Task requirements: From first line to last, transcribe the listing exactly and skip any image.

── Supplied information ──

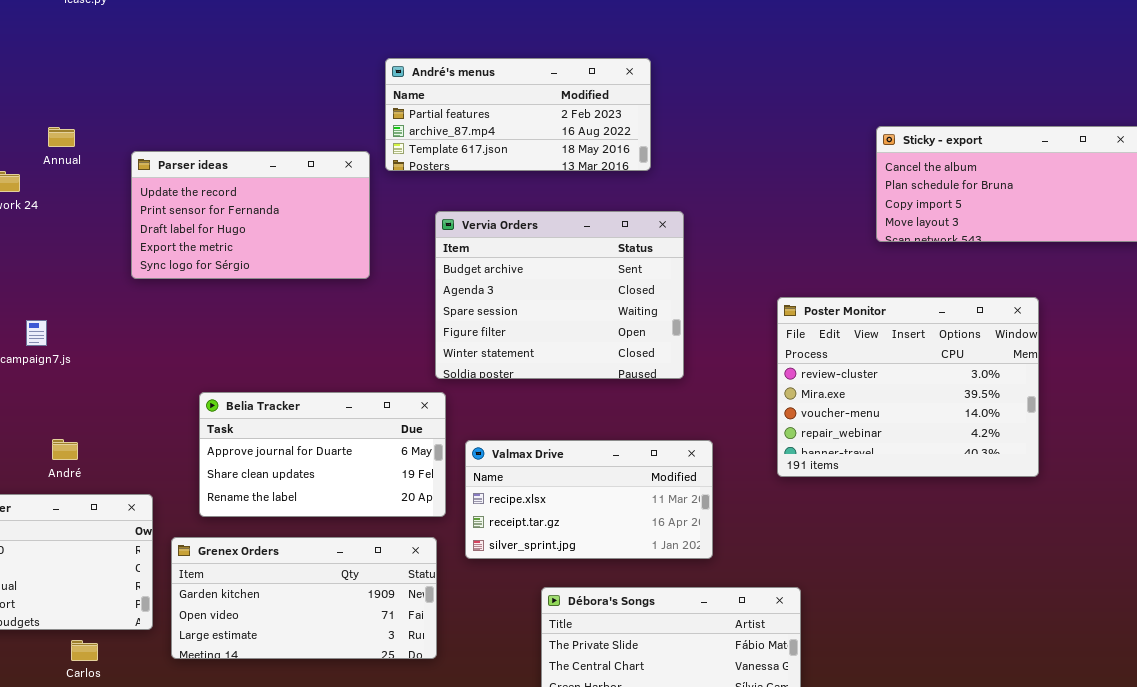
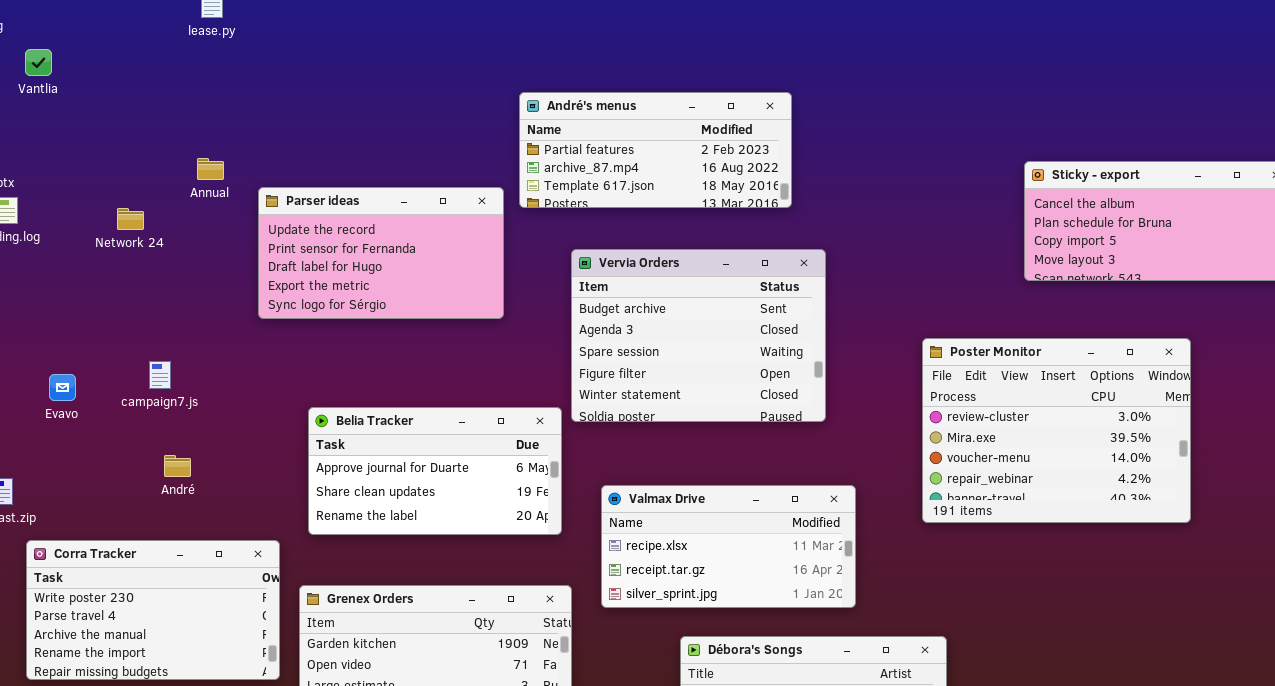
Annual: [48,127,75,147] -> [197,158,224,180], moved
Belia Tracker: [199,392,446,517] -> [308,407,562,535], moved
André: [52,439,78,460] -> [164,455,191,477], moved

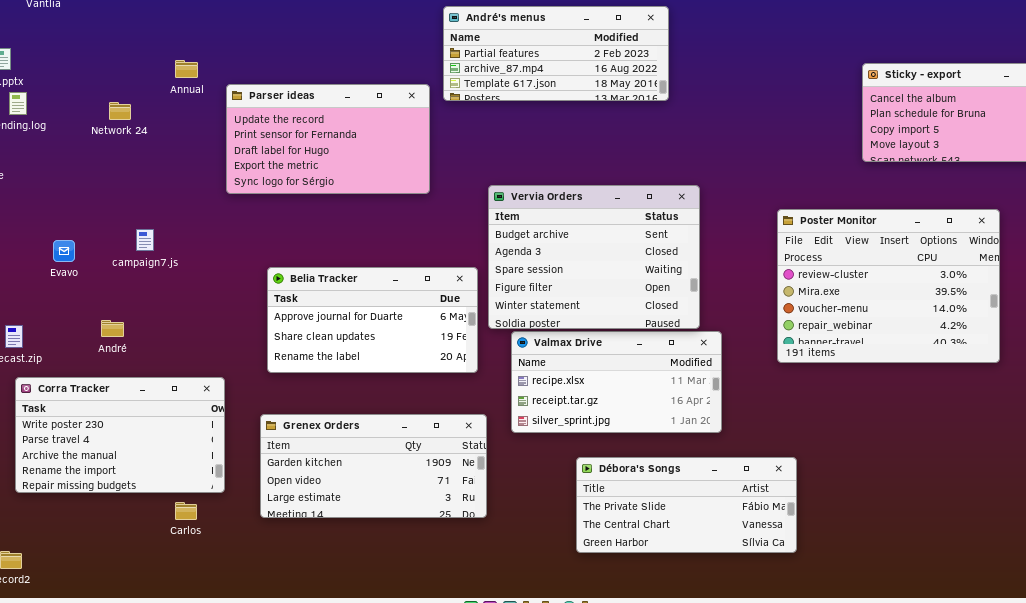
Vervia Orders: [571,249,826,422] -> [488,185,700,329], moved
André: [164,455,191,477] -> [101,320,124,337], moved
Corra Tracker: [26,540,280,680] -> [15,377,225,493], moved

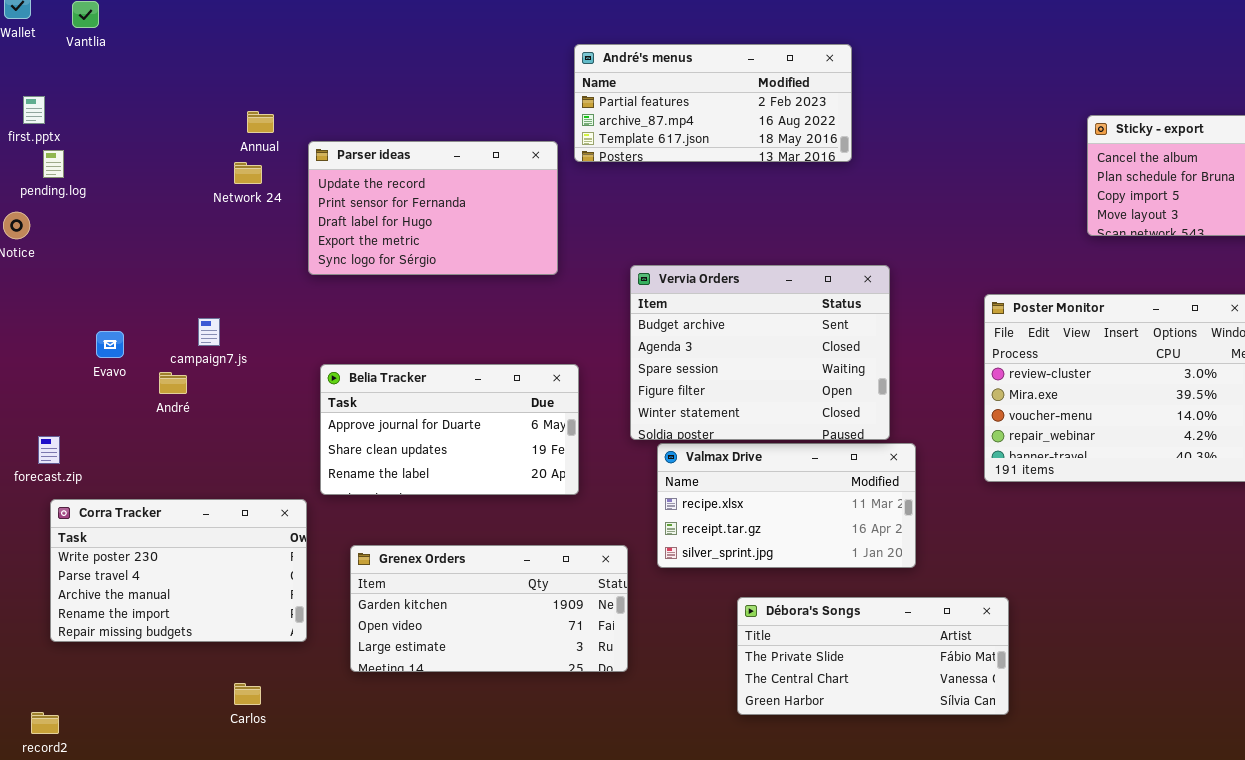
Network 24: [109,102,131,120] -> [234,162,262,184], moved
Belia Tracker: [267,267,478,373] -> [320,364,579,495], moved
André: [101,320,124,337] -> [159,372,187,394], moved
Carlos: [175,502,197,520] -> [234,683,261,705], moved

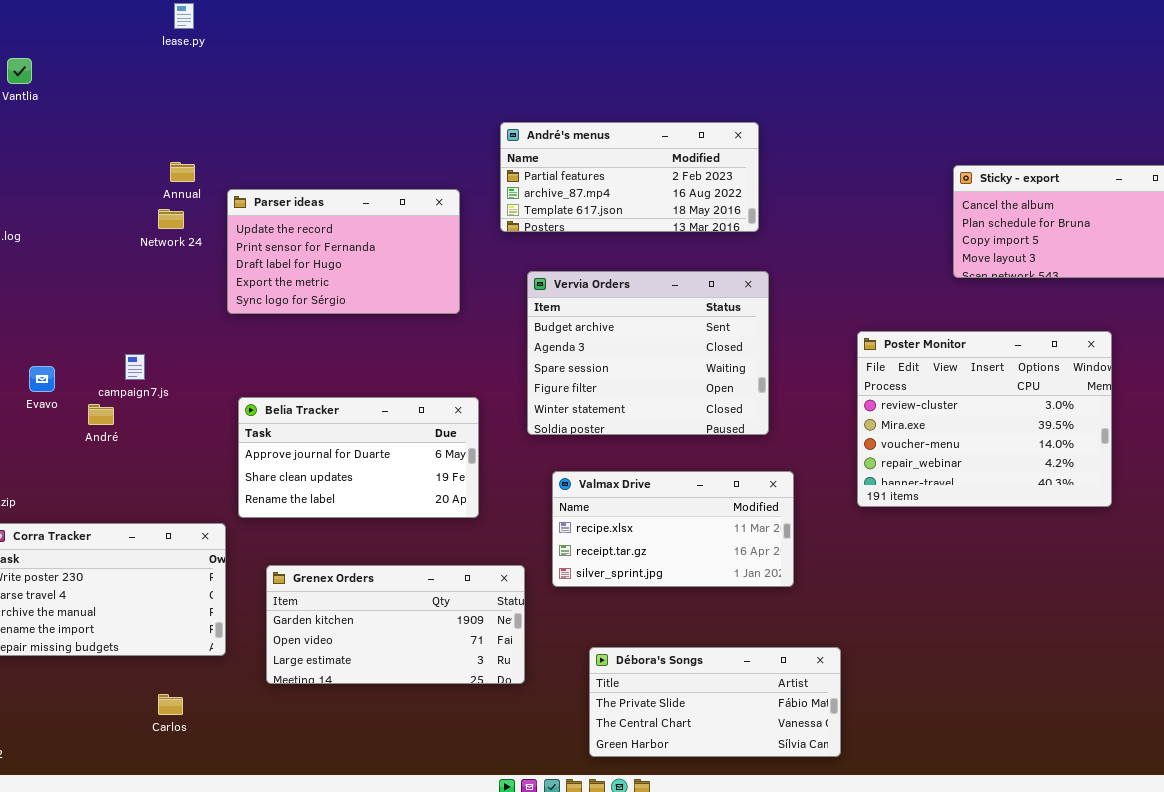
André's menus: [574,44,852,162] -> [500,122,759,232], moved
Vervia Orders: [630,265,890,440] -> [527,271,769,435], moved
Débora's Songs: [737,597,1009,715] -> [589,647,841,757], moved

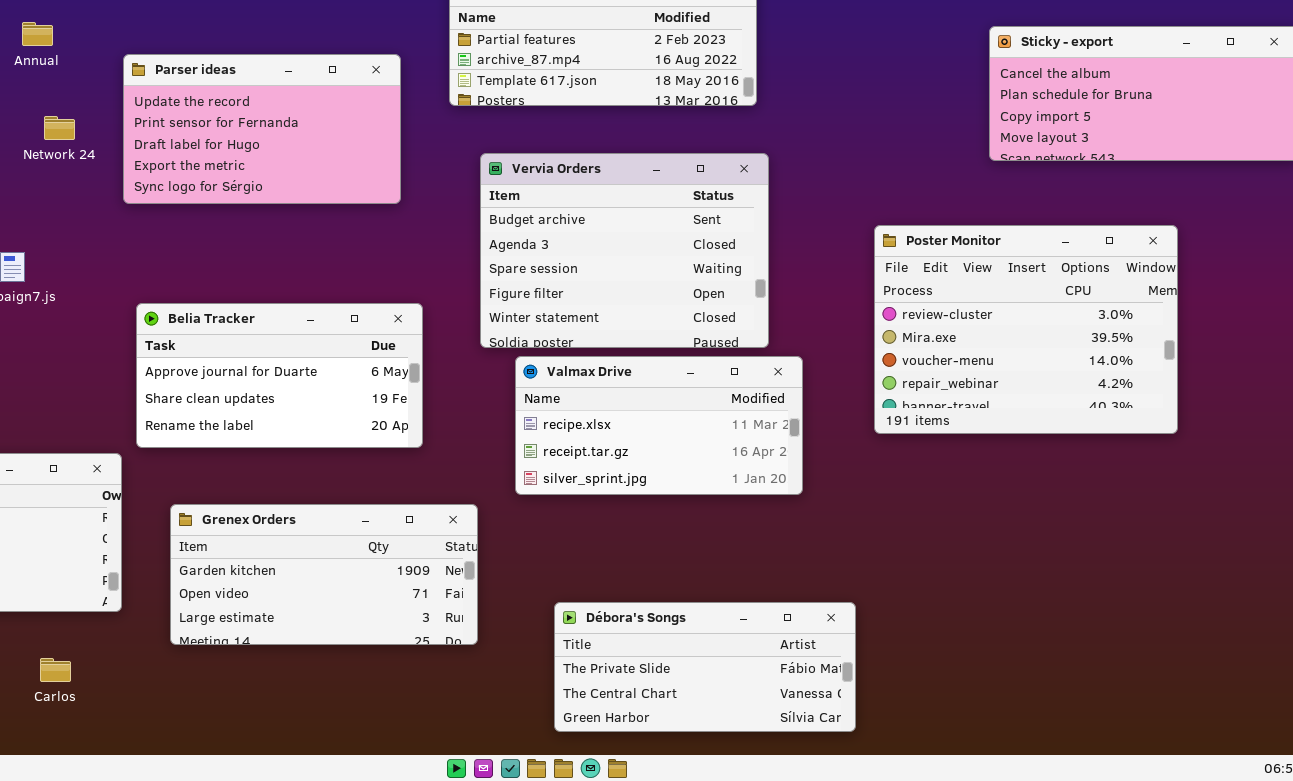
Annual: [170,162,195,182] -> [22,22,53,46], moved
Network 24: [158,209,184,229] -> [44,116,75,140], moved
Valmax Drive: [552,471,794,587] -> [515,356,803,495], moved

───

Answer space:
Annual: [48,127,75,147] -> [197,158,224,180], moved
Belia Tracker: [199,392,446,517] -> [308,407,562,535], moved
André: [52,439,78,460] -> [164,455,191,477], moved

Vervia Orders: [571,249,826,422] -> [488,185,700,329], moved
André: [164,455,191,477] -> [101,320,124,337], moved
Corra Tracker: [26,540,280,680] -> [15,377,225,493], moved

Network 24: [109,102,131,120] -> [234,162,262,184], moved
Belia Tracker: [267,267,478,373] -> [320,364,579,495], moved
André: [101,320,124,337] -> [159,372,187,394], moved
Carlos: [175,502,197,520] -> [234,683,261,705], moved

André's menus: [574,44,852,162] -> [500,122,759,232], moved
Vervia Orders: [630,265,890,440] -> [527,271,769,435], moved
Débora's Songs: [737,597,1009,715] -> [589,647,841,757], moved

Annual: [170,162,195,182] -> [22,22,53,46], moved
Network 24: [158,209,184,229] -> [44,116,75,140], moved
Valmax Drive: [552,471,794,587] -> [515,356,803,495], moved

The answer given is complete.